**What to produce:**
Give back each entry word for word, but drop the images.

**Data in this exercise:**
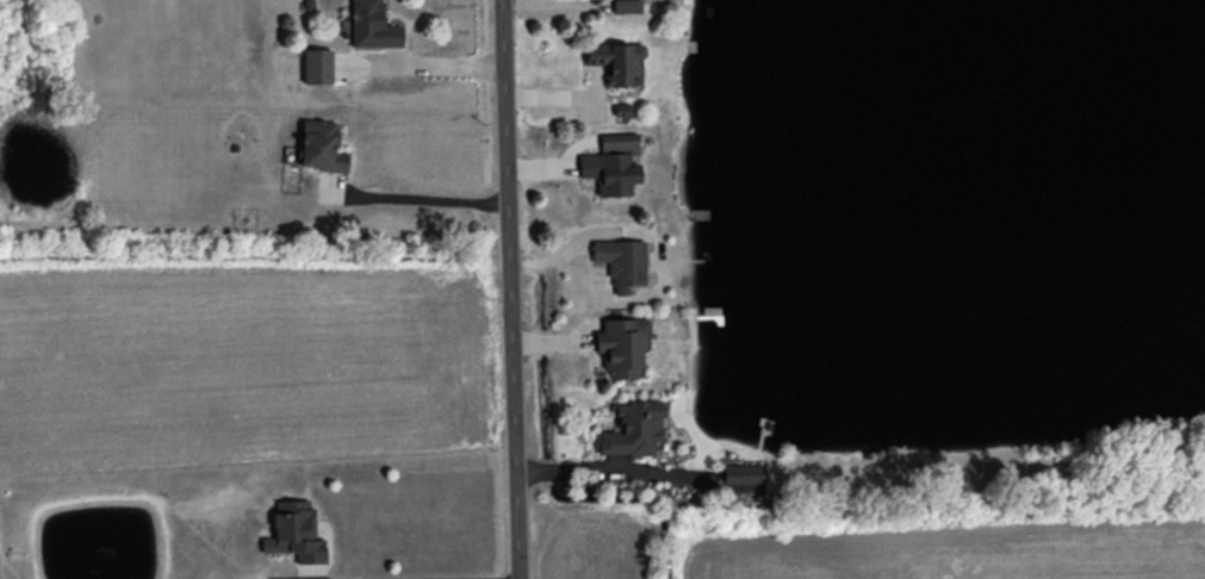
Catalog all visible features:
road: (538, 2)
building: (627, 6)
building: (373, 25)
building: (618, 62)
building: (318, 66)
road: (426, 66)
building: (619, 142)
building: (321, 146)
building: (610, 172)
road: (420, 192)
building: (622, 262)
road: (516, 289)
building: (623, 346)
building: (633, 429)
building: (744, 474)
building: (295, 531)

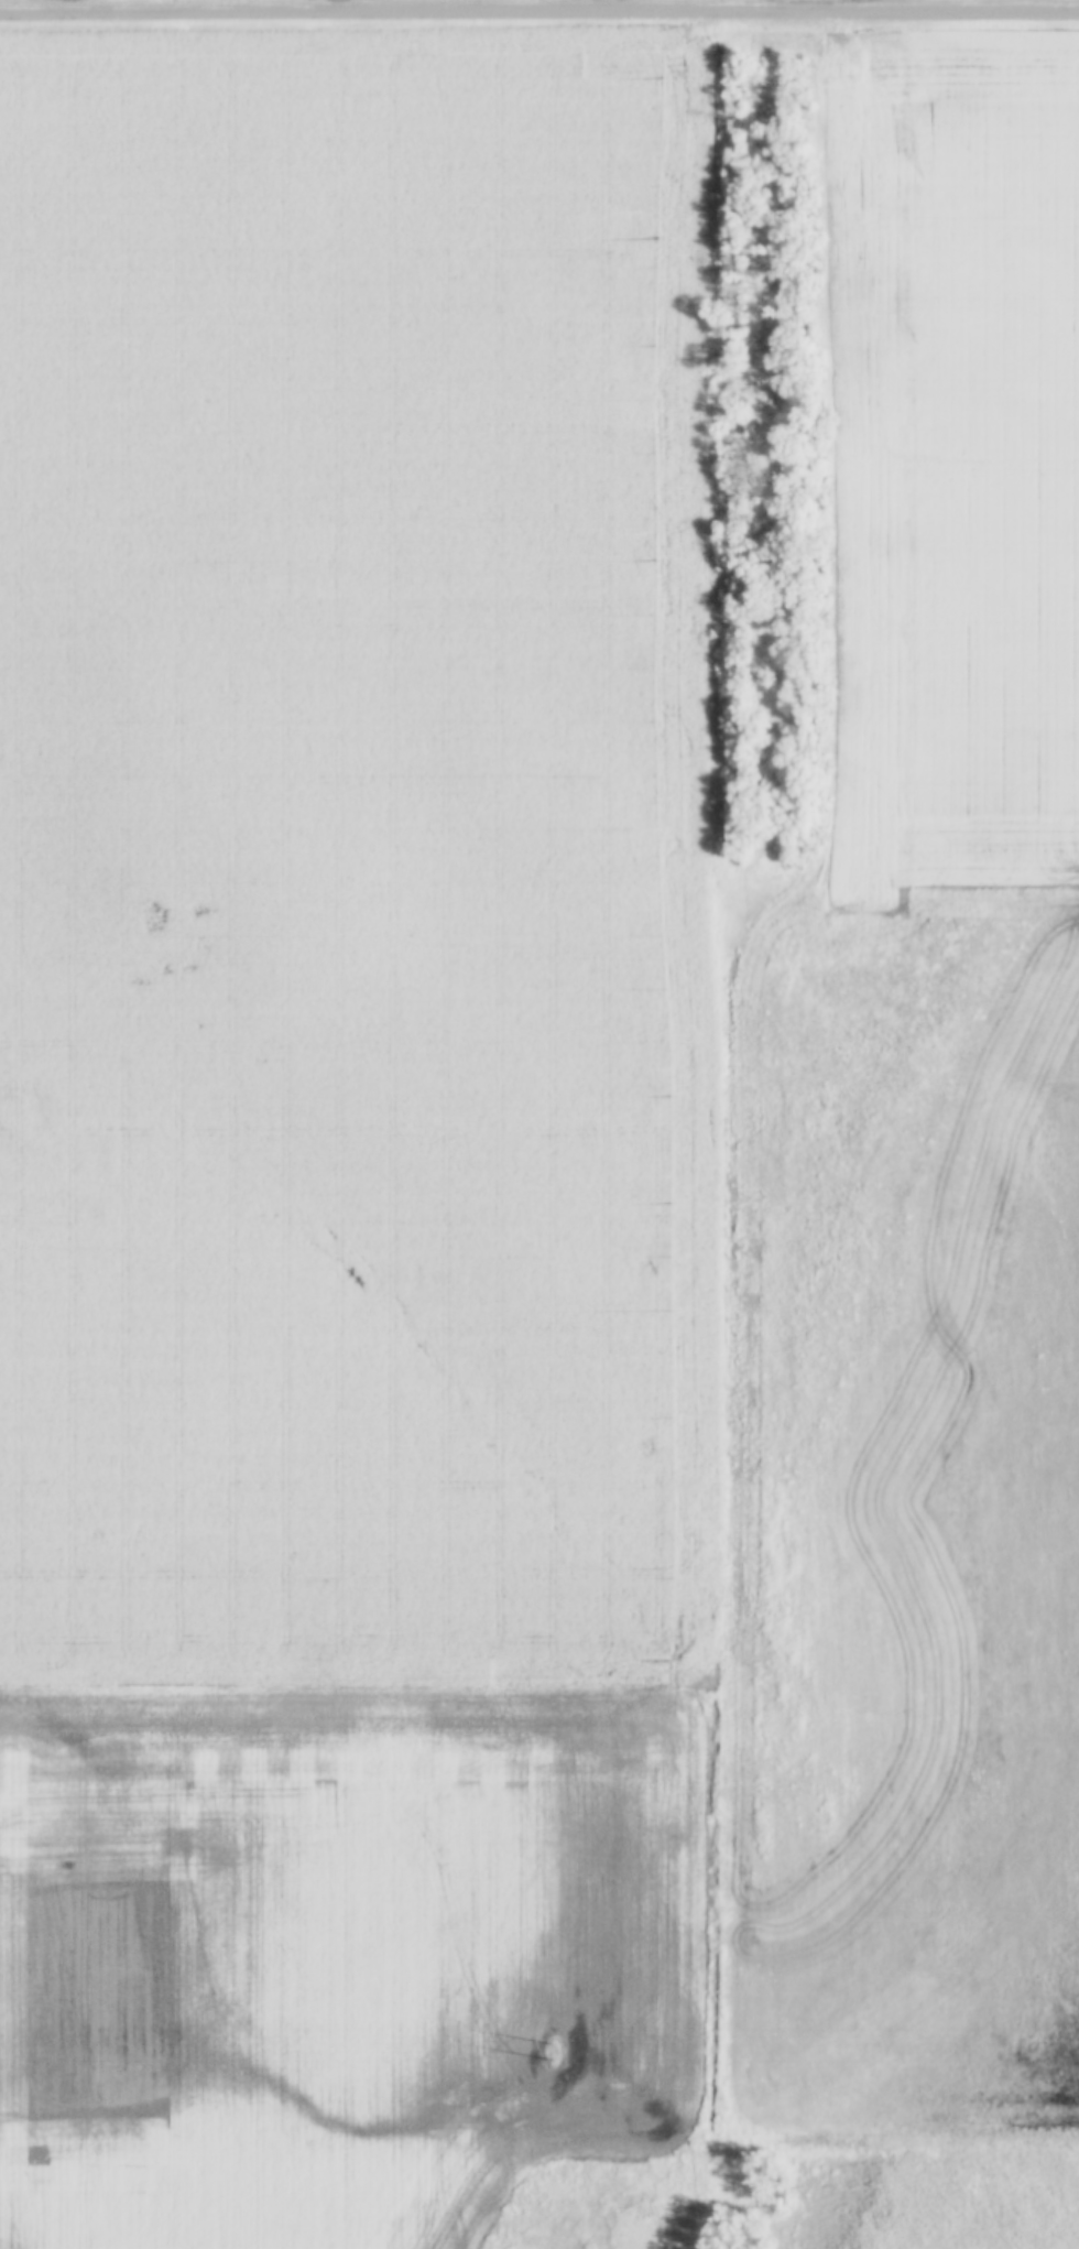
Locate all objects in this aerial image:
road: (715, 6)
road: (539, 13)
crop: (354, 1123)
crop: (919, 1130)
power tower: (553, 2050)

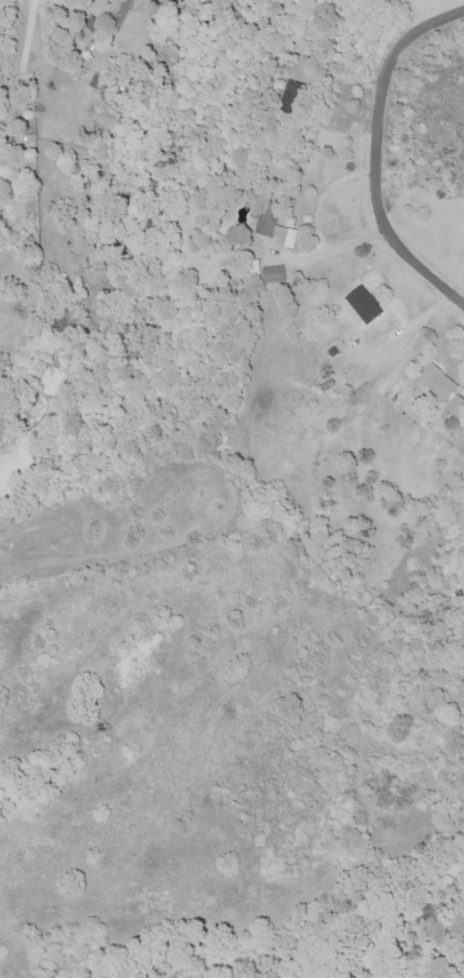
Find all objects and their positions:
building: (122, 11)
road: (29, 27)
building: (91, 31)
road: (382, 149)
road: (327, 197)
building: (274, 225)
road: (346, 250)
building: (255, 269)
building: (275, 274)
building: (367, 304)
building: (440, 381)
building: (456, 404)

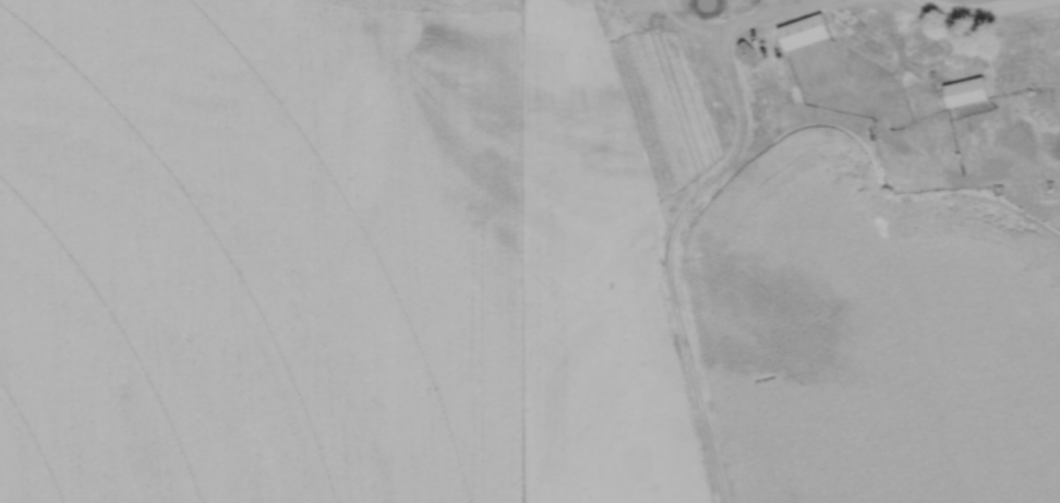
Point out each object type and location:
road: (783, 9)
road: (974, 11)
building: (804, 31)
building: (967, 90)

**Your solution:**
Catalog all visible features:
road: (538, 2)
building: (627, 6)
building: (373, 25)
building: (618, 62)
building: (318, 66)
road: (426, 66)
building: (619, 142)
building: (321, 146)
building: (610, 172)
road: (420, 192)
building: (622, 262)
road: (516, 289)
building: (623, 346)
building: (633, 429)
building: (744, 474)
building: (295, 531)

Locate all objects in this aerial image:
road: (715, 6)
road: (539, 13)
crop: (354, 1123)
crop: (919, 1130)
power tower: (553, 2050)

Find all objects and their positions:
building: (122, 11)
road: (29, 27)
building: (91, 31)
road: (382, 149)
road: (327, 197)
building: (274, 225)
road: (346, 250)
building: (255, 269)
building: (275, 274)
building: (367, 304)
building: (440, 381)
building: (456, 404)

Point out each object type and location:
road: (783, 9)
road: (974, 11)
building: (804, 31)
building: (967, 90)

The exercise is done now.